**WHAT IS BEING ASKED:** Repeat the lines from the line with "grey nut [507,469,576,530]" to the line with "none -> red capsule [377,124,461,178]" in the listing below, keeping both end lines and adding nothing.

**RECORDED DATA:**

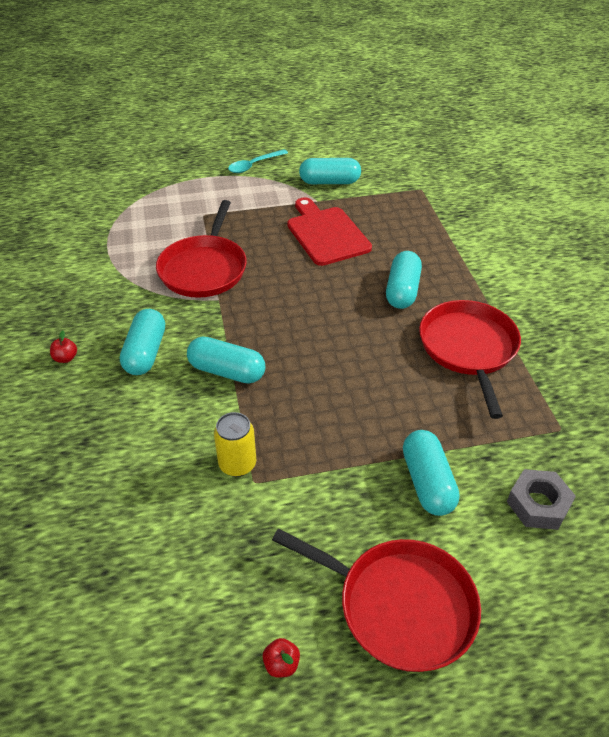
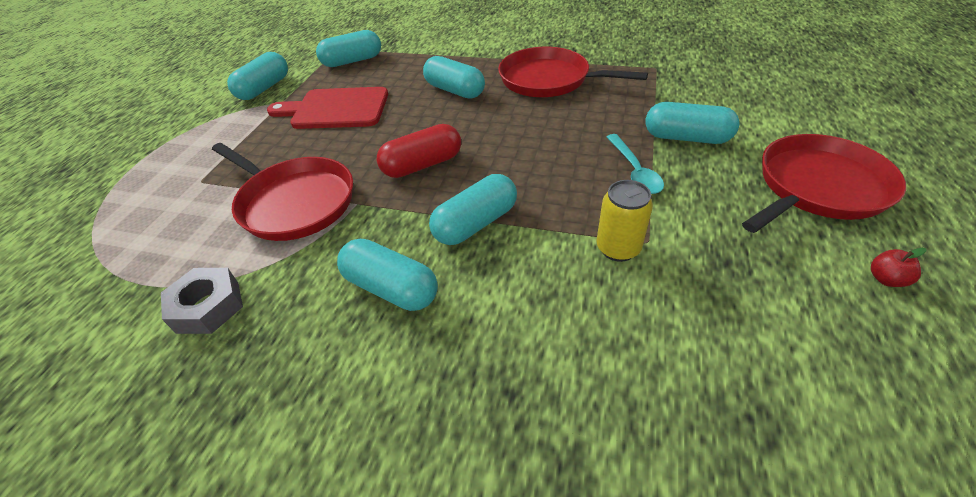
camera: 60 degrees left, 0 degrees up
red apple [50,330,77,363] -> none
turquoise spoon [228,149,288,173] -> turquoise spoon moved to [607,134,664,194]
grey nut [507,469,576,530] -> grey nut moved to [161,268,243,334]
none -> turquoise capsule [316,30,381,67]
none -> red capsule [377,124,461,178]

* * *

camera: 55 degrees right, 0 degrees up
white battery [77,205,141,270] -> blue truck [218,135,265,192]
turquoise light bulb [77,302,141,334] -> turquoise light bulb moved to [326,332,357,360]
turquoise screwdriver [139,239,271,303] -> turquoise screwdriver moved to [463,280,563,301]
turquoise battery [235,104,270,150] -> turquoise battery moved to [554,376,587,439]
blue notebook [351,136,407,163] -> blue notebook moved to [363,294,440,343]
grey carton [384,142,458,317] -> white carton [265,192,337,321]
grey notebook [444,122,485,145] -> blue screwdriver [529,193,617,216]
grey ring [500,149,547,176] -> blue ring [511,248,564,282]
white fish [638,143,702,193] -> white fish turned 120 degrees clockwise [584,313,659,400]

**ANSWER BOX:**
grey nut [507,469,576,530] -> grey nut moved to [161,268,243,334]
none -> turquoise capsule [316,30,381,67]
none -> red capsule [377,124,461,178]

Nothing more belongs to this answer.